-- Work instruction --
Report, as a single number, how many lines of the records contain the word "docx".

Data extracted from a collection:

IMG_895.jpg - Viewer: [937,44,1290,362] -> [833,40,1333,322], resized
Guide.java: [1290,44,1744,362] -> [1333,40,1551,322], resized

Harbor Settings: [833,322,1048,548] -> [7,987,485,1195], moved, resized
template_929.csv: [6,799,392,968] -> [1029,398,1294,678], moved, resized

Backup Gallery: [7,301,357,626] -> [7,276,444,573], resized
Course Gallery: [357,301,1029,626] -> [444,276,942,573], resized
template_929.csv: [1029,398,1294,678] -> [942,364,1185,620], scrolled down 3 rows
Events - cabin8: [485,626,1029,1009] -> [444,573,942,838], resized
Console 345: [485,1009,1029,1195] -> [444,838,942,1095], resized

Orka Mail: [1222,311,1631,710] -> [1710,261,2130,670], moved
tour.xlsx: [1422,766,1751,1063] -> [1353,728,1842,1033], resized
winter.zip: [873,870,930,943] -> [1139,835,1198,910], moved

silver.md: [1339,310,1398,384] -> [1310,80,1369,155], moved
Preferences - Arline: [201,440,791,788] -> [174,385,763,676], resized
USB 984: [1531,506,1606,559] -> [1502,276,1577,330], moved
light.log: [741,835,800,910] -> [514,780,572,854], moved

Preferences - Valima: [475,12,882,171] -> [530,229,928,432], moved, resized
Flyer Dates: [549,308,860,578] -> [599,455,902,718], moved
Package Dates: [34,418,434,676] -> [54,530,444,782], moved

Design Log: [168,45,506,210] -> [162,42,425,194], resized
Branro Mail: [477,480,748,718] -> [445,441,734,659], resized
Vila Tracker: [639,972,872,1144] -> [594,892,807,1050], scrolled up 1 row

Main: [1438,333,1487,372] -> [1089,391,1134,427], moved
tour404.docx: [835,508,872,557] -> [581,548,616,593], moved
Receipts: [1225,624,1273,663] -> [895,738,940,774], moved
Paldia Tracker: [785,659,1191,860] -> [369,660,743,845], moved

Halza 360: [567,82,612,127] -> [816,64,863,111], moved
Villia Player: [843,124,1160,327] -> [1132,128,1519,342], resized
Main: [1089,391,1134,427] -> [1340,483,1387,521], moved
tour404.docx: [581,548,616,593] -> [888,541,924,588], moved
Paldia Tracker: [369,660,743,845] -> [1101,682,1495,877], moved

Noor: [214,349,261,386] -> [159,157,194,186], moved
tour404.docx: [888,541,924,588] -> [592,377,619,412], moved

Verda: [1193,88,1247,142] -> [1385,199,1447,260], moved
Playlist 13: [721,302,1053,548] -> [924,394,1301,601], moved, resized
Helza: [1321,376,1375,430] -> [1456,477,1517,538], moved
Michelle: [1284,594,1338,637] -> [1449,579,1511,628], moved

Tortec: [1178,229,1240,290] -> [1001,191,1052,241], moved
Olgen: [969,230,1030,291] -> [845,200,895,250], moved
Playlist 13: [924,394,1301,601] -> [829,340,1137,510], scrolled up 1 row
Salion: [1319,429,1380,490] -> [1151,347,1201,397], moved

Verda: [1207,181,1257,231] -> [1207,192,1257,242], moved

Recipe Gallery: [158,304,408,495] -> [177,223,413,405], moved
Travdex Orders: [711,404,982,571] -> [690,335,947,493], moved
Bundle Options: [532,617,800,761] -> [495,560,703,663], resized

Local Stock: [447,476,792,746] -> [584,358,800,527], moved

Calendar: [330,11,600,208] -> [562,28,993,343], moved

-- Solved problem --
3